* Directions
Could you output the listing below line for line, without changing a word, and leave out every picture line?

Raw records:
# # # # #
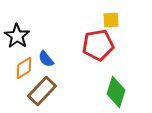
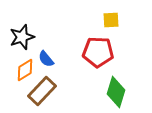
black star: moved 5 px right, 1 px down; rotated 20 degrees clockwise
red pentagon: moved 7 px down; rotated 12 degrees clockwise
orange diamond: moved 1 px right, 2 px down
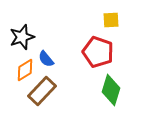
red pentagon: rotated 16 degrees clockwise
green diamond: moved 5 px left, 2 px up
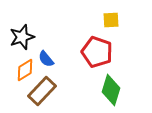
red pentagon: moved 1 px left
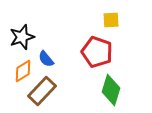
orange diamond: moved 2 px left, 1 px down
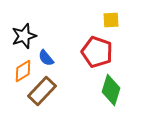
black star: moved 2 px right, 1 px up
blue semicircle: moved 1 px up
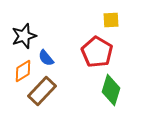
red pentagon: rotated 12 degrees clockwise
# # # # #
* Reply
black star: moved 5 px right, 1 px down; rotated 20 degrees clockwise
red pentagon: moved 7 px down; rotated 12 degrees clockwise
orange diamond: moved 1 px right, 2 px down
red pentagon: rotated 16 degrees clockwise
green diamond: moved 5 px left, 2 px up
red pentagon: moved 1 px left
orange diamond: moved 2 px left, 1 px down
black star: moved 2 px right, 1 px up
blue semicircle: moved 1 px up
red pentagon: rotated 12 degrees clockwise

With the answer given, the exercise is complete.